Try it
Write all entries out exactly, images excluded.

Records contained in a dataset
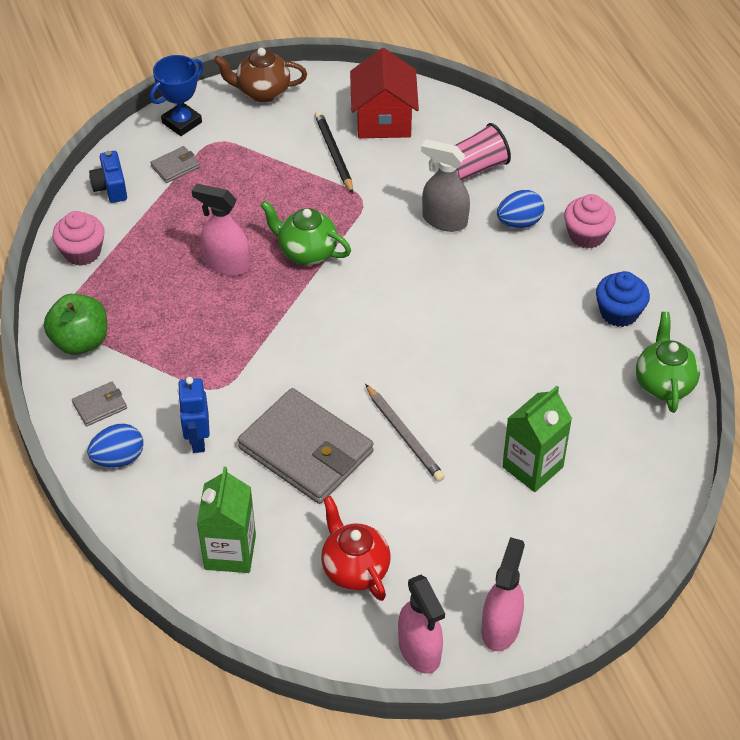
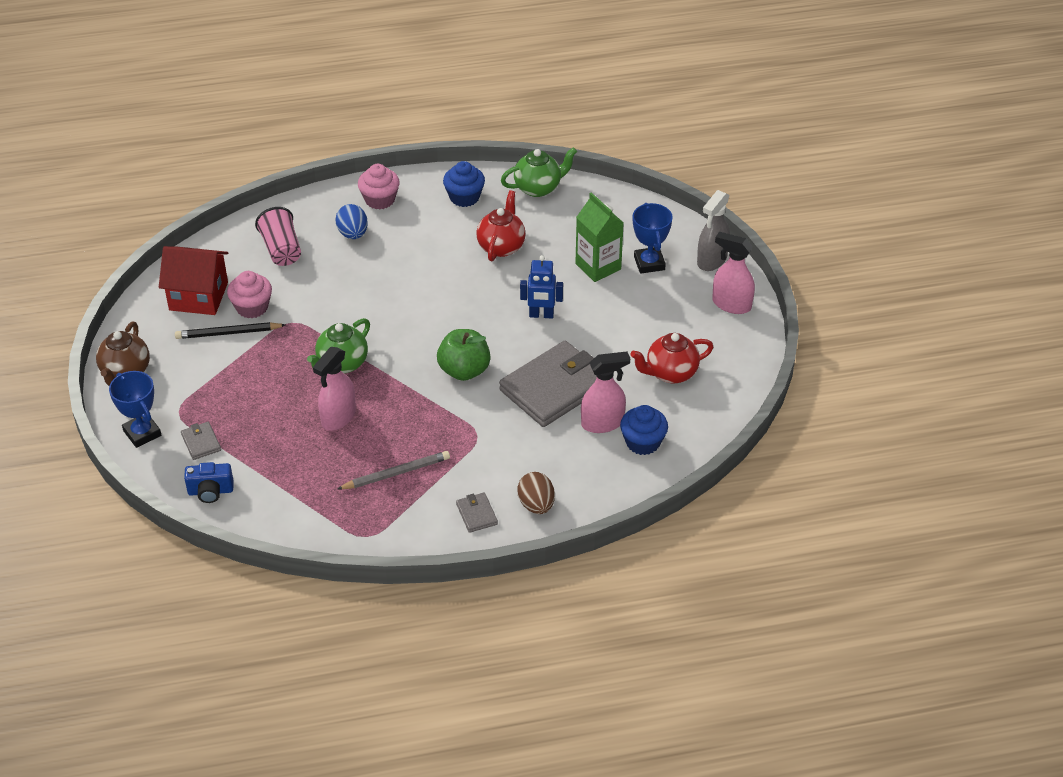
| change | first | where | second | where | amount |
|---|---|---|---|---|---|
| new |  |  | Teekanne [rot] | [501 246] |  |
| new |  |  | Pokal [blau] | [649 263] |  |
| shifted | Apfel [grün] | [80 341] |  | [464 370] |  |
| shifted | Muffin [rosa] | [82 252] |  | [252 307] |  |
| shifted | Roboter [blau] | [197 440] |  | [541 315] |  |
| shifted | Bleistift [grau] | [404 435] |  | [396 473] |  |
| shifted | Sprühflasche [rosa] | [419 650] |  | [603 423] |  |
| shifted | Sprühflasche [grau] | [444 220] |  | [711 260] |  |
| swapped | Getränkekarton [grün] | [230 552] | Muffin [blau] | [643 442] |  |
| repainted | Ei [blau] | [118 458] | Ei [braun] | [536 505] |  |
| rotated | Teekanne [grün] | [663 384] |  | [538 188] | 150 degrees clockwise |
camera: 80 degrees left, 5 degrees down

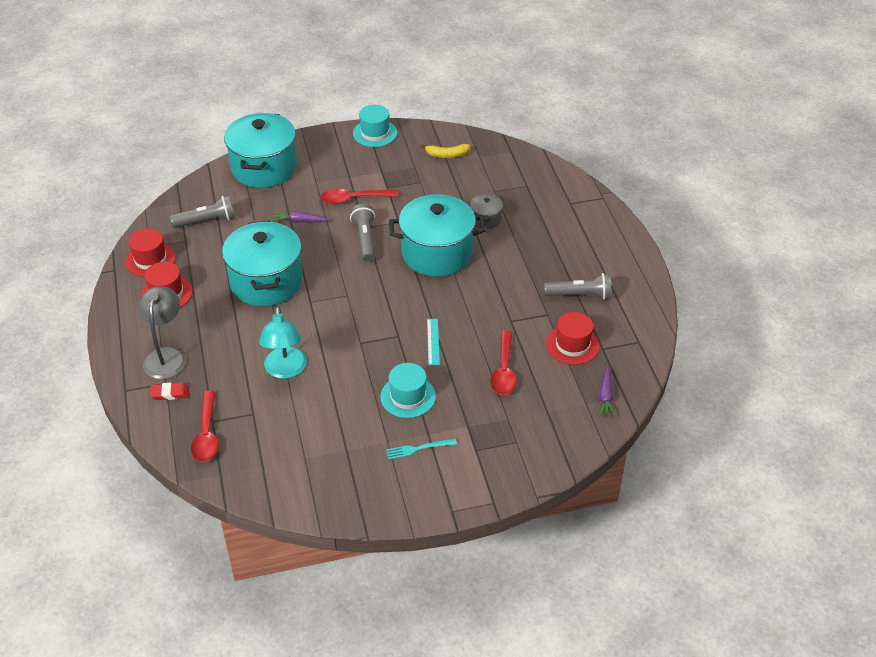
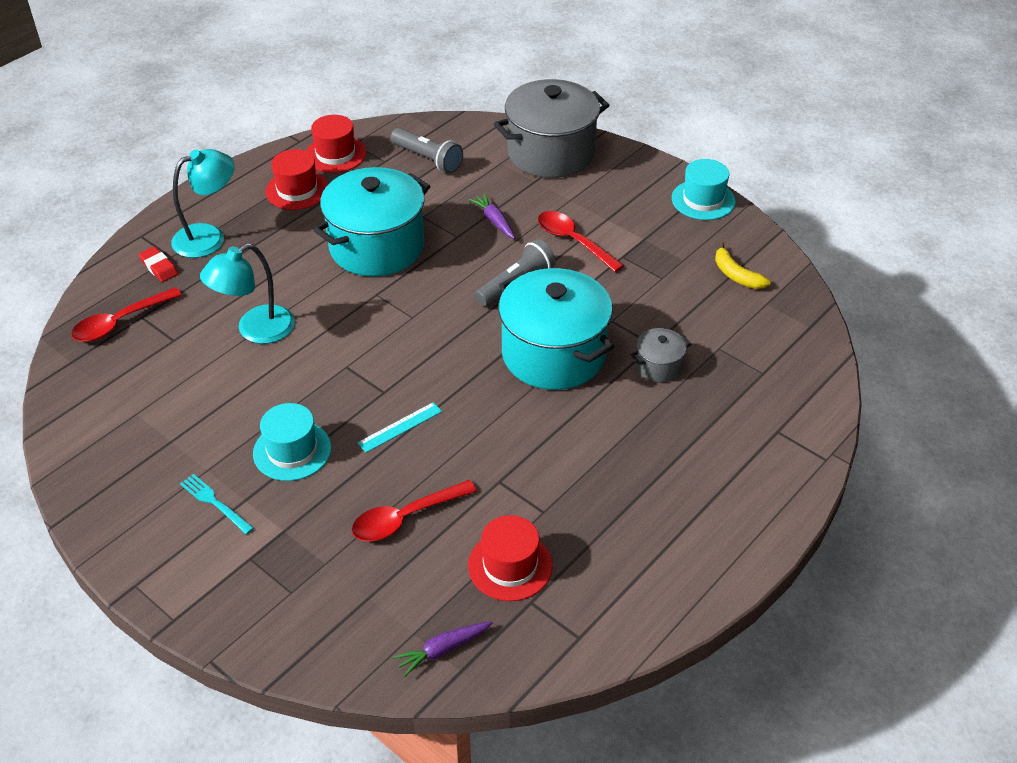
| change | first | where | second | where | amount |
|---|---|---|---|---|---|
| gone | Taschenlampe [grau] | [580 295] |  |  |  |
| repainted | Lampe [grau] | [166 356] | Lampe [türkis] | [209 237] |  |
| repainted | Kochtopf [türkis] | [264 168] | Kochtopf [grau] | [550 153] |  |
camera: 55 degrees right, 0 degrees up

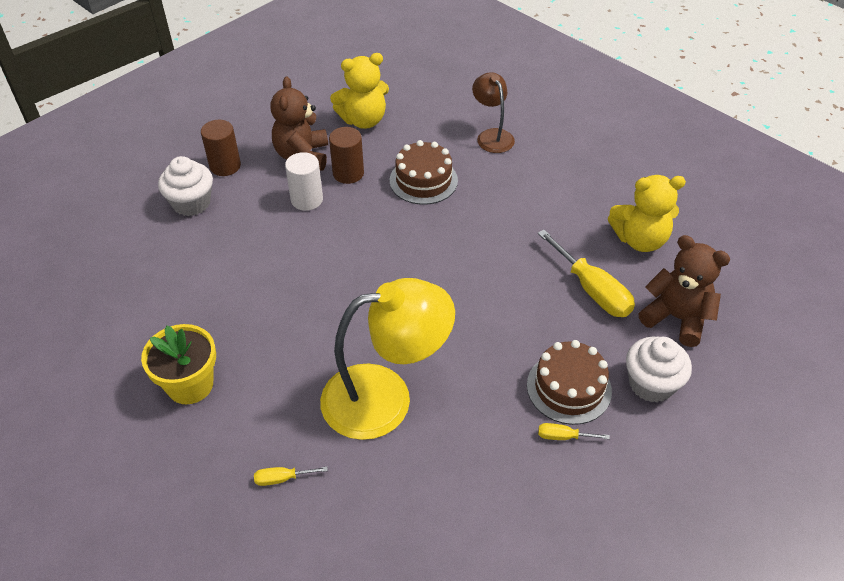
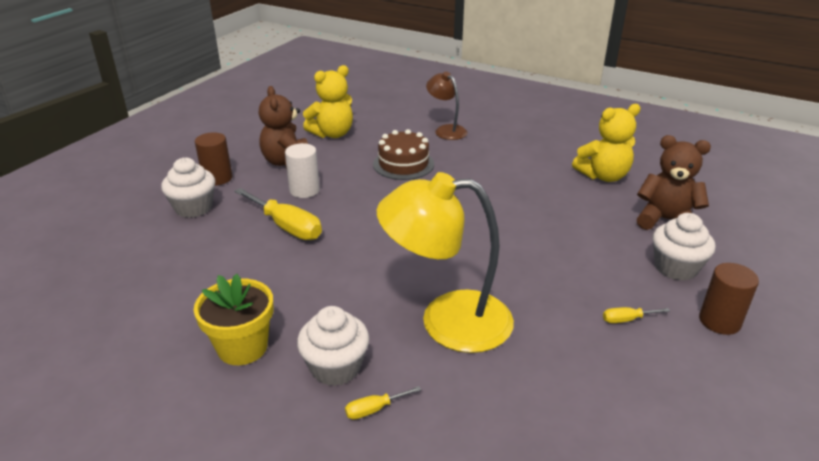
| change | first | where | second | where | amount |
|---|---|---|---|---|---|
| gone | Kuchen [braun] | [569 388] |  |  |  |
| new |  |  | Muffin [weiß] | [335 367] |  |
| shifted | Vollzylinder [braun] | [348 173] |  | [719 321] |  |
| shifted | Schraubenzieher [gelb] | [592 290] |  | [287 227] |  |
| rotated | Lampe [gelb] | [385 397] |  | [447 321] | 150 degrees counterclockwise |
camera: 15 degrees left, 15 degrees down

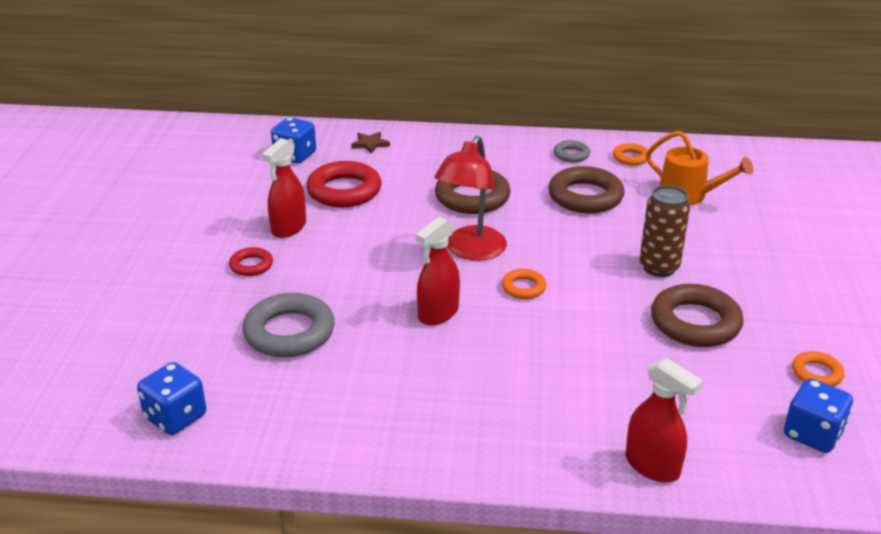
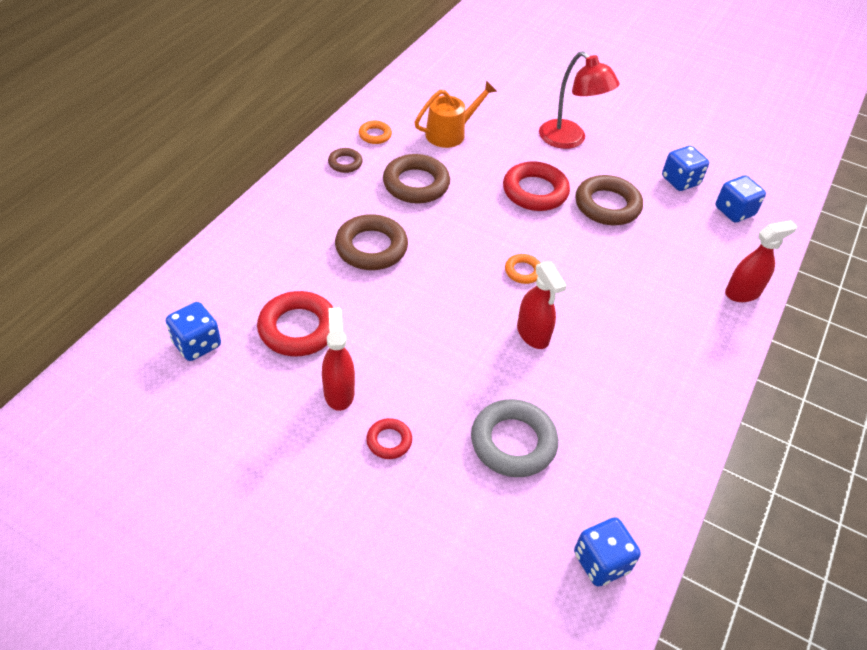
| change | first | where | second | where | amount |
|---|---|---|---|---|---|
| gone | Stern [braun] | [370 144] |  |  |  |
| shifted | Lampe [rot] | [471 251] |  | [569 140] |  |
| swapped | Dose [braun] | [659 267] | Ring [rot] | [535 191] |  |
| swapped | Ring [orange] | [816 373] | Spielwürfel [blau] | [680 181] |  |
| repainted | Ring [grau] | [571 155] | Ring [braun] | [345 163] |  |
| rotated | Sprühflasche [rot] | [288 228] |  | [339 392] | 150 degrees counterclockwise |
camera: 70 degrees left, 15 degrees up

Task solution
| change | first | where | second | where | amount |
|---|---|---|---|---|---|
| new |  |  | Teekanne [rot] | [501 246] |  |
| new |  |  | Pokal [blau] | [649 263] |  |
| shifted | Apfel [grün] | [80 341] |  | [464 370] |  |
| shifted | Muffin [rosa] | [82 252] |  | [252 307] |  |
| shifted | Roboter [blau] | [197 440] |  | [541 315] |  |
| shifted | Bleistift [grau] | [404 435] |  | [396 473] |  |
| shifted | Sprühflasche [rosa] | [419 650] |  | [603 423] |  |
| shifted | Sprühflasche [grau] | [444 220] |  | [711 260] |  |
| swapped | Getränkekarton [grün] | [230 552] | Muffin [blau] | [643 442] |  |
| repainted | Ei [blau] | [118 458] | Ei [braun] | [536 505] |  |
| rotated | Teekanne [grün] | [663 384] |  | [538 188] | 150 degrees clockwise |
camera: 80 degrees left, 5 degrees down

| change | first | where | second | where | amount |
|---|---|---|---|---|---|
| gone | Taschenlampe [grau] | [580 295] |  |  |  |
| repainted | Lampe [grau] | [166 356] | Lampe [türkis] | [209 237] |  |
| repainted | Kochtopf [türkis] | [264 168] | Kochtopf [grau] | [550 153] |  |
camera: 55 degrees right, 0 degrees up

| change | first | where | second | where | amount |
|---|---|---|---|---|---|
| gone | Kuchen [braun] | [569 388] |  |  |  |
| new |  |  | Muffin [weiß] | [335 367] |  |
| shifted | Vollzylinder [braun] | [348 173] |  | [719 321] |  |
| shifted | Schraubenzieher [gelb] | [592 290] |  | [287 227] |  |
| rotated | Lampe [gelb] | [385 397] |  | [447 321] | 150 degrees counterclockwise |
camera: 15 degrees left, 15 degrees down

| change | first | where | second | where | amount |
|---|---|---|---|---|---|
| gone | Stern [braun] | [370 144] |  |  |  |
| shifted | Lampe [rot] | [471 251] |  | [569 140] |  |
| swapped | Dose [braun] | [659 267] | Ring [rot] | [535 191] |  |
| swapped | Ring [orange] | [816 373] | Spielwürfel [blau] | [680 181] |  |
| repainted | Ring [grau] | [571 155] | Ring [braun] | [345 163] |  |
| rotated | Sprühflasche [rot] | [288 228] |  | [339 392] | 150 degrees counterclockwise |
camera: 70 degrees left, 15 degrees up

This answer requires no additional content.